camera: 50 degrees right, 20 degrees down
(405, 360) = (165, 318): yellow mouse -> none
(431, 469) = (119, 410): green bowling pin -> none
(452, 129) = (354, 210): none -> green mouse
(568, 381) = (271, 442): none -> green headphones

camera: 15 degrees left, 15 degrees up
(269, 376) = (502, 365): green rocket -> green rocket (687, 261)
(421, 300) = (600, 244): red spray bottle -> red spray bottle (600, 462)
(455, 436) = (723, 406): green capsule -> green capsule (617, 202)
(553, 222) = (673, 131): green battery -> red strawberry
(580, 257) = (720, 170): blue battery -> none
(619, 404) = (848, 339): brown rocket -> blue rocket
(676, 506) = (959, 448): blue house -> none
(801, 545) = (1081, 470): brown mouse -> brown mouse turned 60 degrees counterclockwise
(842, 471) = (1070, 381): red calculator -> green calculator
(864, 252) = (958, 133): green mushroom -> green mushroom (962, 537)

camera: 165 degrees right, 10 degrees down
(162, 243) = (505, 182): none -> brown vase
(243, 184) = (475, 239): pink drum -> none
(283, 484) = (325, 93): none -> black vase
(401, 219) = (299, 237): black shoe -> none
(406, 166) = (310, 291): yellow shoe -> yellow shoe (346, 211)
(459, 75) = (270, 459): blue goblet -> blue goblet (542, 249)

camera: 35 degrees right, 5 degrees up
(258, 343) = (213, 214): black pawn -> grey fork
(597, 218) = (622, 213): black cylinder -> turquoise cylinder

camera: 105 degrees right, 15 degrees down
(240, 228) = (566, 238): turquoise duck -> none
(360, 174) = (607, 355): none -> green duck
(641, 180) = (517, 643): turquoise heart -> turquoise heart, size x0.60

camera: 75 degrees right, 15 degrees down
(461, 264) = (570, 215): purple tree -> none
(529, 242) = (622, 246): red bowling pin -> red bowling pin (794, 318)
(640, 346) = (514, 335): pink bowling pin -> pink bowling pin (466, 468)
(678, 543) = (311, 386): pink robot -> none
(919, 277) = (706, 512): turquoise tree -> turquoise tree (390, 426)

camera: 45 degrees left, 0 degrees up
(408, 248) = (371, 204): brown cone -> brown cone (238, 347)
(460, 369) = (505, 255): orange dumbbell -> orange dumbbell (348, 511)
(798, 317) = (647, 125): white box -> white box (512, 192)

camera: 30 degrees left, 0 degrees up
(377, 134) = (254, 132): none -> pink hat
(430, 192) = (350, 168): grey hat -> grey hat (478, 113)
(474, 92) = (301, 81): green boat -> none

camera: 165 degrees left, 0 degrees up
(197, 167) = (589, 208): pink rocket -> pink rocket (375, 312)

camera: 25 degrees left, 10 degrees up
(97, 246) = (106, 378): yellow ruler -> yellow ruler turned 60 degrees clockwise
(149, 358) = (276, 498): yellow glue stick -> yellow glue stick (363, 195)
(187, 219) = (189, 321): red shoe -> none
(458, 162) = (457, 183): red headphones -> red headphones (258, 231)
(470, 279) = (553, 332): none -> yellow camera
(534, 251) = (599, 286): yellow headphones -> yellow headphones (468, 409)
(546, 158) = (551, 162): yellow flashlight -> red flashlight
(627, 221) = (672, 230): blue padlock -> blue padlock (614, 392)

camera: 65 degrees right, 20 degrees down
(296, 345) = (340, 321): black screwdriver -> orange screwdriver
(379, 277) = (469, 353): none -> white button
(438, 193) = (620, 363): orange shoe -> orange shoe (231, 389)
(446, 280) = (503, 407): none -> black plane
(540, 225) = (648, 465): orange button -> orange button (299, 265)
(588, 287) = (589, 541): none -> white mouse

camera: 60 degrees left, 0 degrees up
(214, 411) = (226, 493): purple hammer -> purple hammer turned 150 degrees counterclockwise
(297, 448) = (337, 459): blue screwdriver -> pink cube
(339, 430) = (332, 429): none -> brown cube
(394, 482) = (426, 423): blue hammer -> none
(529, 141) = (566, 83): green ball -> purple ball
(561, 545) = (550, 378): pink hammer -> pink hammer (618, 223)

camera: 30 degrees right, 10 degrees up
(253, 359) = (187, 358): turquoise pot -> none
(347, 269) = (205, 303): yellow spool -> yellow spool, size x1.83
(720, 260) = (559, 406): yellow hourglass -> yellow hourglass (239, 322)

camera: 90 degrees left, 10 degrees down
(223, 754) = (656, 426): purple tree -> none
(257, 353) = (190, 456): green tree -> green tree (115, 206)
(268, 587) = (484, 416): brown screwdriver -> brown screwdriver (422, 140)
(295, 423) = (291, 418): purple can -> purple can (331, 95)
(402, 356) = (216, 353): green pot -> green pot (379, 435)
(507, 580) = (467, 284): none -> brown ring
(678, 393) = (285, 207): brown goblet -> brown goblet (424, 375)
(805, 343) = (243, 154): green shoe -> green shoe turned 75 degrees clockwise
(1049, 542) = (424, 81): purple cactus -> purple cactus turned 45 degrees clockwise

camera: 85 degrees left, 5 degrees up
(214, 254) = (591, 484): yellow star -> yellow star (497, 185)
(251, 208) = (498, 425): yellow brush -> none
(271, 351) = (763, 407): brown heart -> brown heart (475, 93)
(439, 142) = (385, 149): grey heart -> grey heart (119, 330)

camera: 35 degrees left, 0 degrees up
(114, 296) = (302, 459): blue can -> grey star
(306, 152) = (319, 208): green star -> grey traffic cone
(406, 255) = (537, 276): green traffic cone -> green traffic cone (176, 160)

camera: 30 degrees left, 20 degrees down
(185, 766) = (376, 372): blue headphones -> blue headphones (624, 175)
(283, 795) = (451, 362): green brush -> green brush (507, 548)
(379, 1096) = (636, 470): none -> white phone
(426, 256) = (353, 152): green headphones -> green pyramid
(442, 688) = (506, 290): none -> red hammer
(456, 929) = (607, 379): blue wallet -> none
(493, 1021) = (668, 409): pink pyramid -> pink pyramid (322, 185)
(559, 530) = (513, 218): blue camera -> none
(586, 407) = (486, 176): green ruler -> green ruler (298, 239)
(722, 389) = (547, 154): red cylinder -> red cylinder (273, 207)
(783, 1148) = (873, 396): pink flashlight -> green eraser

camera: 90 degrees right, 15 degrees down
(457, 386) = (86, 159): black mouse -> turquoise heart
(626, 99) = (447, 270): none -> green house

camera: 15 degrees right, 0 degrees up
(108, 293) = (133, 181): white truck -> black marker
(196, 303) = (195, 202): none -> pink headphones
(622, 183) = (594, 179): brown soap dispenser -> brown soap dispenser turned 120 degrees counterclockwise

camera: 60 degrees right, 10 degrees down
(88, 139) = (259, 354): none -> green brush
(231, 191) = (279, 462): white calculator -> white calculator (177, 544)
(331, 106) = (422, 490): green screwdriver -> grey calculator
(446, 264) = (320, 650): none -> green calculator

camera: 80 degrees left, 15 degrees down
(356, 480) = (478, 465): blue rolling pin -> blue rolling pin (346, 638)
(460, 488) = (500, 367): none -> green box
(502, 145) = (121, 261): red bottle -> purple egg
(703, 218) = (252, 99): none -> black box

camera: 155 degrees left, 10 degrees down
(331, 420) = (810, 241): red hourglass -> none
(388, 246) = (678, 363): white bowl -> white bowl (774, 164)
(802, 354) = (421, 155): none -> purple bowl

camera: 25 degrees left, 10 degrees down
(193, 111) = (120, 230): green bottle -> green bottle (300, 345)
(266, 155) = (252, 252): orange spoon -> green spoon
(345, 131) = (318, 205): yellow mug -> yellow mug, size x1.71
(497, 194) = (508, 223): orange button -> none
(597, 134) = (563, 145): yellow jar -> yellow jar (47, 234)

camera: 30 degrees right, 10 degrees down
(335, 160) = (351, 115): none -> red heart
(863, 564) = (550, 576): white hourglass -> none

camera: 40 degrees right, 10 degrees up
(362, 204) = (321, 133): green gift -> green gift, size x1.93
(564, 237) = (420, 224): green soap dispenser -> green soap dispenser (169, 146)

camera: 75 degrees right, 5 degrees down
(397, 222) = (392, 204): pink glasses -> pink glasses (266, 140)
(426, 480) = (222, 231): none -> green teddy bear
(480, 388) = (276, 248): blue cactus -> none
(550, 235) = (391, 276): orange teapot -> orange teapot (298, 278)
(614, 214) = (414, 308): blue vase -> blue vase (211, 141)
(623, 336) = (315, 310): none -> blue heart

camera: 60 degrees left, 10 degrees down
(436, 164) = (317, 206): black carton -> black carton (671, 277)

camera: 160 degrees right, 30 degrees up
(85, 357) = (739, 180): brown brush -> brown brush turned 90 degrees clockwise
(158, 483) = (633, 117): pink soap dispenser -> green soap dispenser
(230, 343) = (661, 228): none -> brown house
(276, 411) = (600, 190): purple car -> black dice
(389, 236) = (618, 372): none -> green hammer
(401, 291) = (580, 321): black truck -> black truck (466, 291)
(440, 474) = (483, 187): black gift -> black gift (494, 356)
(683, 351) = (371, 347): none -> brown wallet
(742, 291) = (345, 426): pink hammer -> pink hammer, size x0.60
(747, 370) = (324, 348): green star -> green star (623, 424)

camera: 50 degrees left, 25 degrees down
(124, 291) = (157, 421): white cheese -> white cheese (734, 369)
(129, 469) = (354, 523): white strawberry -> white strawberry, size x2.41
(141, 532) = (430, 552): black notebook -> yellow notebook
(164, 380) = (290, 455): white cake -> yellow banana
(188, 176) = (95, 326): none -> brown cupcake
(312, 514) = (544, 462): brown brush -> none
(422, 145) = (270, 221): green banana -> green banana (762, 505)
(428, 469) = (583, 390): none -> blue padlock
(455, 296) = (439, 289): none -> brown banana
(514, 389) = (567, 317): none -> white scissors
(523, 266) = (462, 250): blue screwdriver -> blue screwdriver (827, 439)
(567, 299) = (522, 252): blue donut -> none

— ASSIGNMENT —
Each line from the one that contains "(742, 291) = (345, 426): pink" through the end of the material above should be returned exactly, and nothing else.

— RESPONSE —
(742, 291) = (345, 426): pink hammer -> pink hammer, size x0.60
(747, 370) = (324, 348): green star -> green star (623, 424)

camera: 50 degrees left, 25 degrees down
(124, 291) = (157, 421): white cheese -> white cheese (734, 369)
(129, 469) = (354, 523): white strawberry -> white strawberry, size x2.41
(141, 532) = (430, 552): black notebook -> yellow notebook
(164, 380) = (290, 455): white cake -> yellow banana
(188, 176) = (95, 326): none -> brown cupcake
(312, 514) = (544, 462): brown brush -> none
(422, 145) = (270, 221): green banana -> green banana (762, 505)
(428, 469) = (583, 390): none -> blue padlock
(455, 296) = (439, 289): none -> brown banana
(514, 389) = (567, 317): none -> white scissors
(523, 266) = (462, 250): blue screwdriver -> blue screwdriver (827, 439)
(567, 299) = (522, 252): blue donut -> none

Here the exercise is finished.